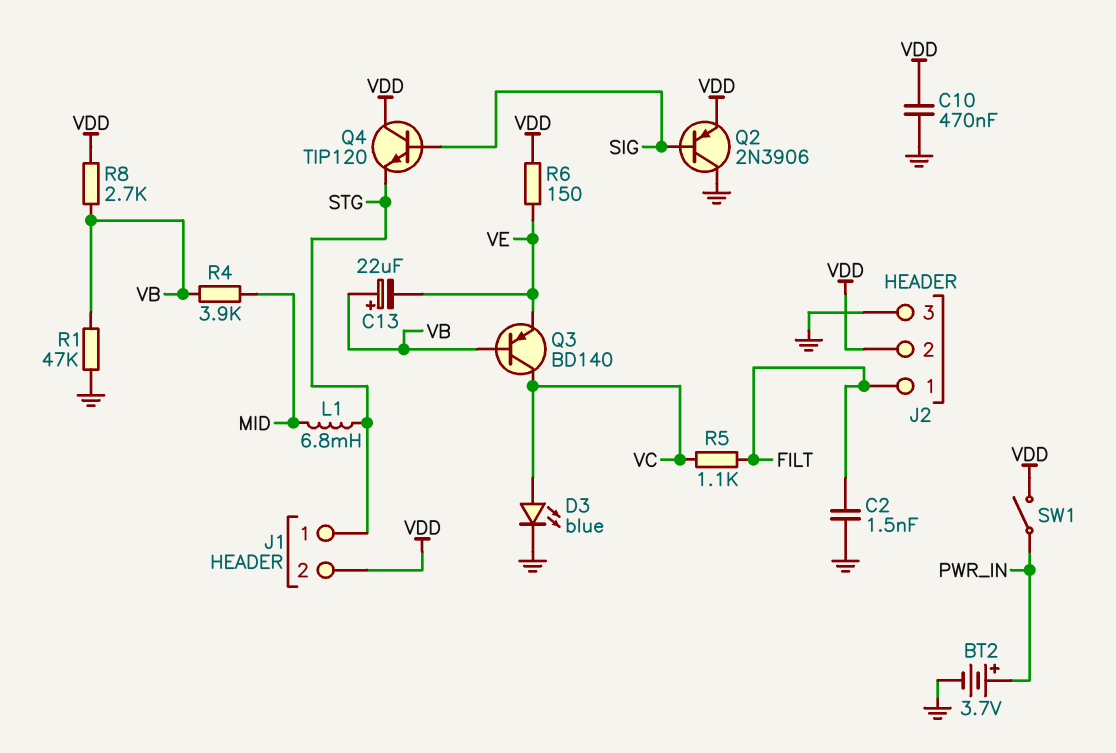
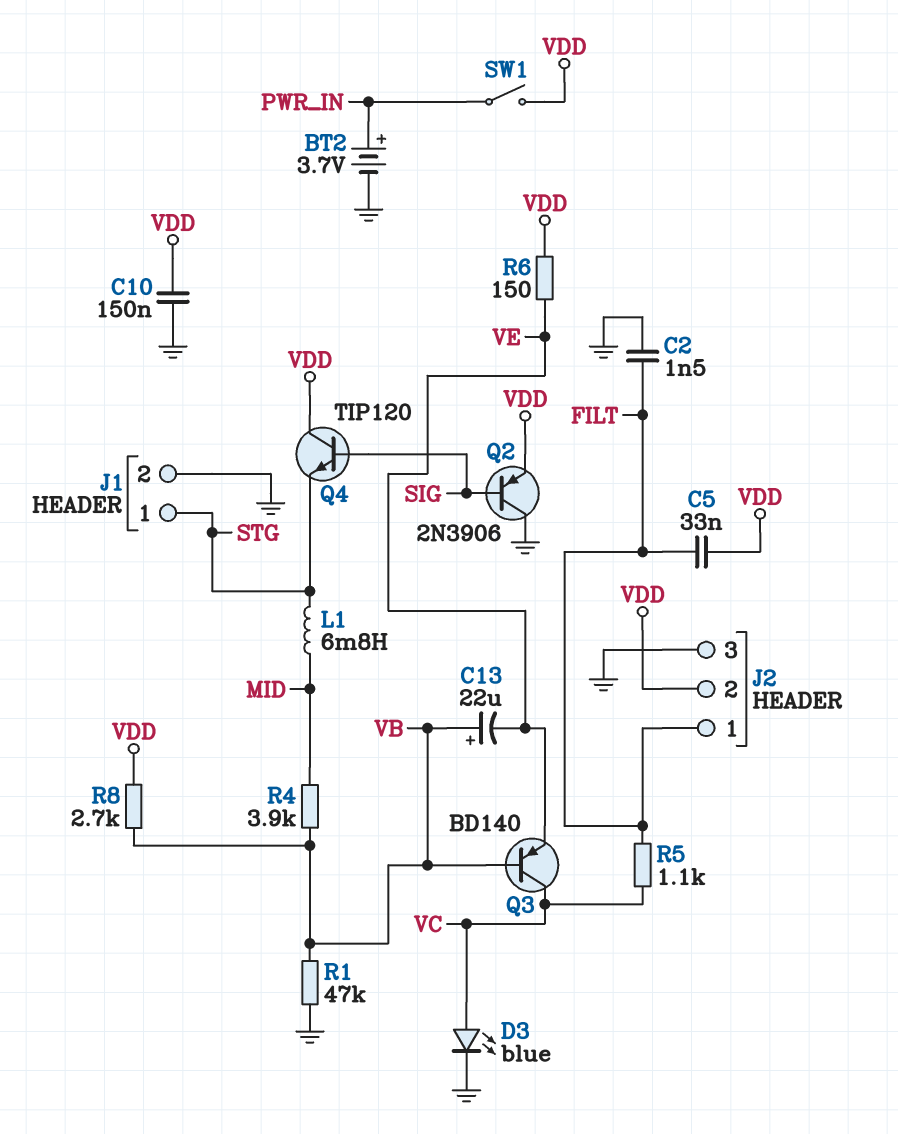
C5: none -> 33nF (FILT, VDD)
C10: 470nF (GND, VDD) -> 150nF (GND, VDD)
J1 pin 2: VDD -> GND

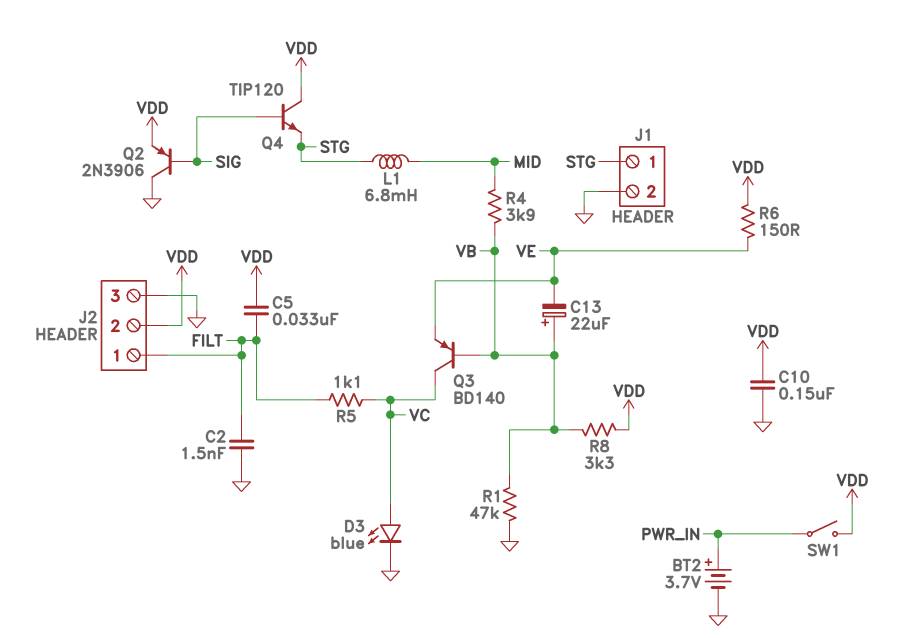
R8: 2.7k (VB, VDD) -> 3.3k (VB, VDD)

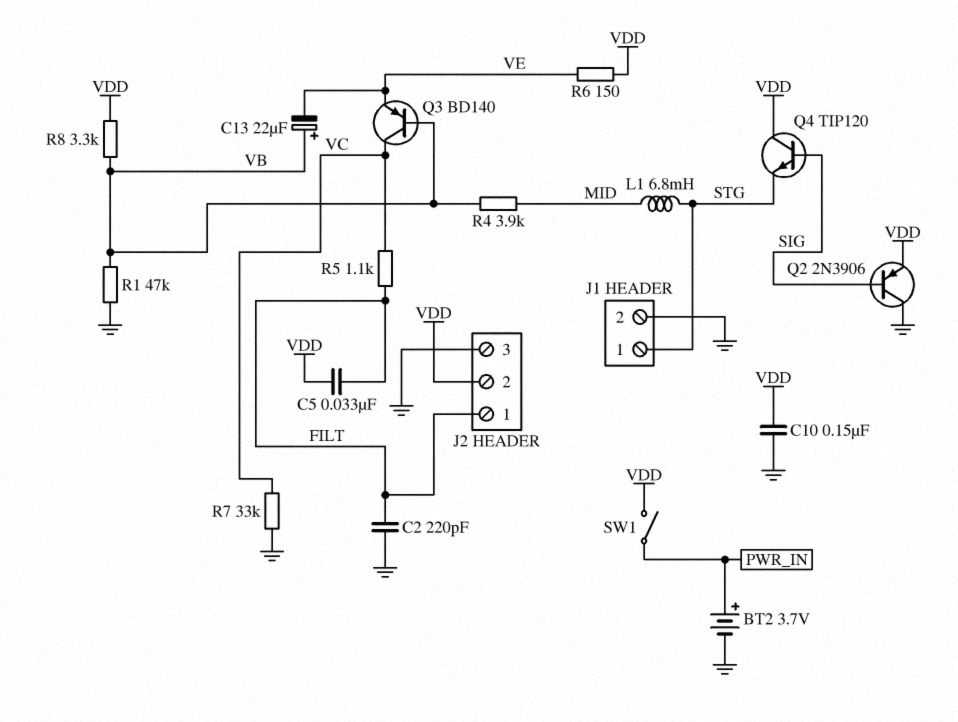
C2: 1.5nF (FILT, GND) -> 220pF (FILT, GND)
D3: LED blue (A VC, K GND) -> none
R7: none -> 33k (GND, VC)

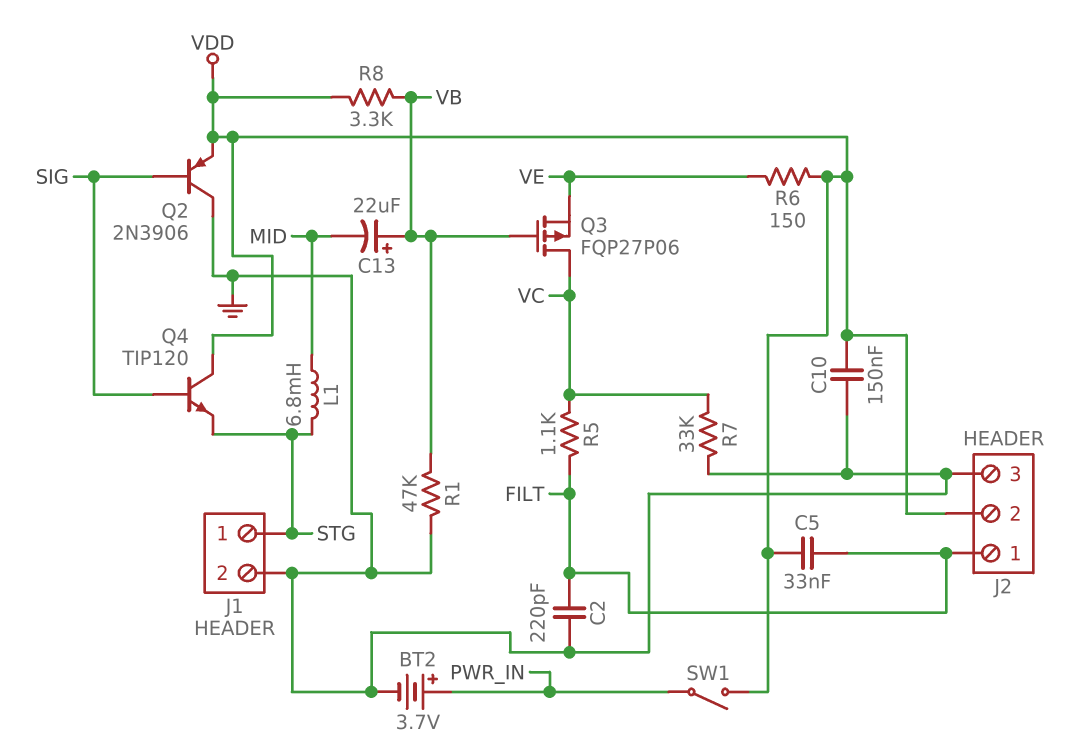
C13: 22uF (plus VB, minus VE) -> 22uF (plus VB, minus MID)
Q3: PNP BD140 (B VB, C VC, E VE) -> PMOS FQP27P06 (G VB, D VC, S VE)
R4: 3.9k (MID, VB) -> none

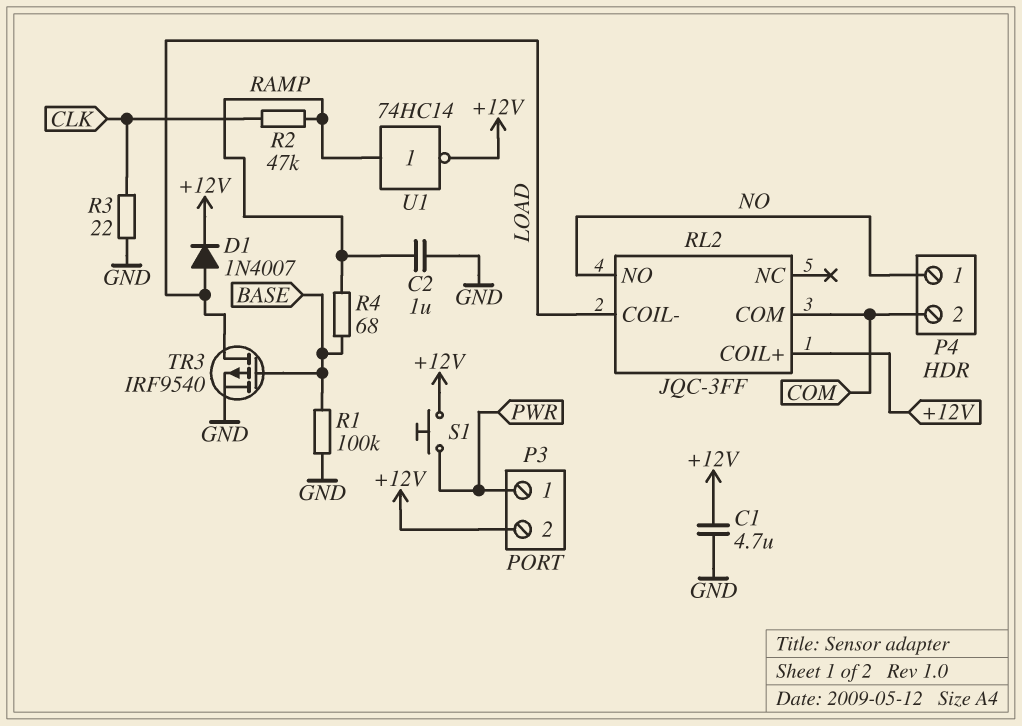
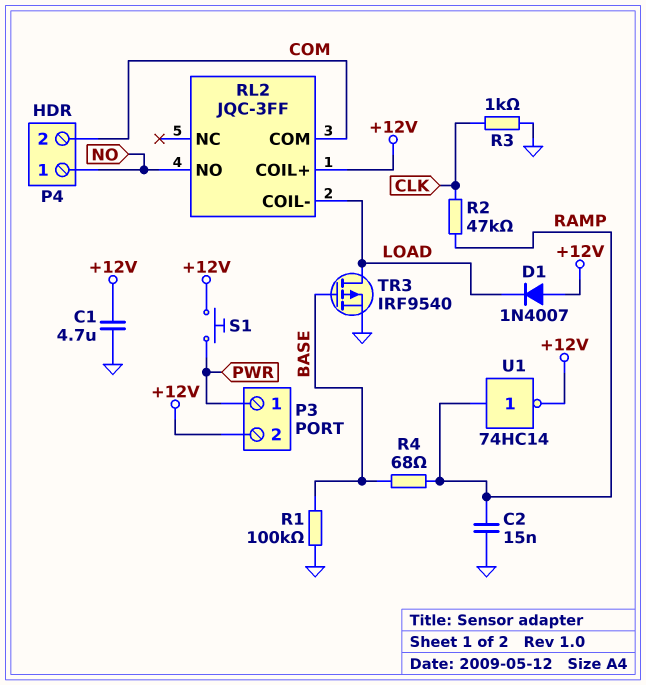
C2: 1uF (GND, RAMP) -> 15nF (GND, RAMP)
D1: diode 1N4007 (A LOAD, K +12V) -> diode 1N4007 (A +12V, K LOAD)
R3: 22 (CLK, GND) -> 1k (CLK, GND)

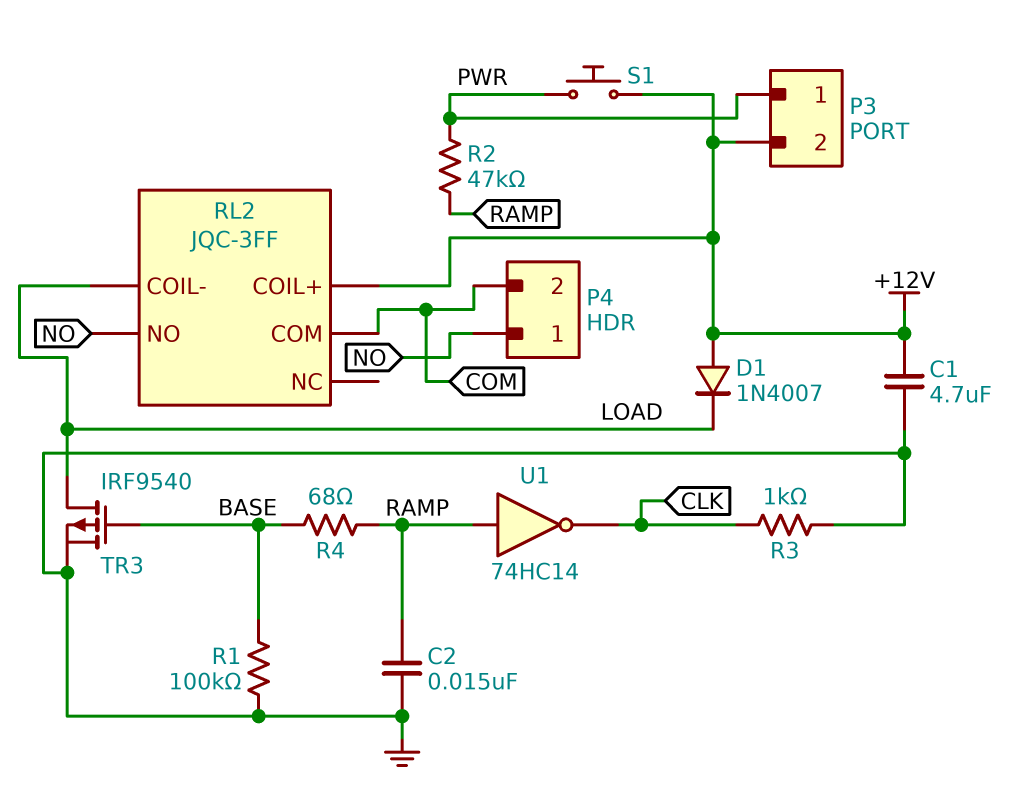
R2: 47k (CLK, RAMP) -> 47k (PWR, RAMP)
U1: NOT 74HC14 (in RAMP, out +12V) -> NOT 74HC14 (in RAMP, out CLK)

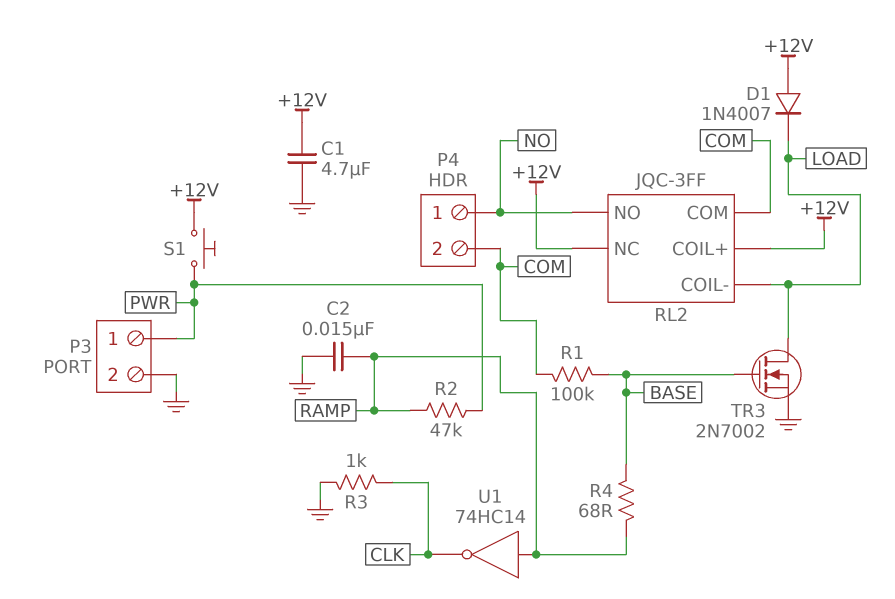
P3 pin 2: +12V -> GND
R1: 100k (BASE, GND) -> 100k (BASE, COM)
RL2 pin NC: none -> +12V
TR3: PMOS IRF9540 (G BASE, D LOAD, S GND) -> NMOS 2N7002 (G BASE, D LOAD, S GND)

————

## Task directions:
Take each line of the material that contains the word "LOAD" and list it.

## Result:
D1: diode 1N4007 (A LOAD, K +12V) -> diode 1N4007 (A +12V, K LOAD)
TR3: PMOS IRF9540 (G BASE, D LOAD, S GND) -> NMOS 2N7002 (G BASE, D LOAD, S GND)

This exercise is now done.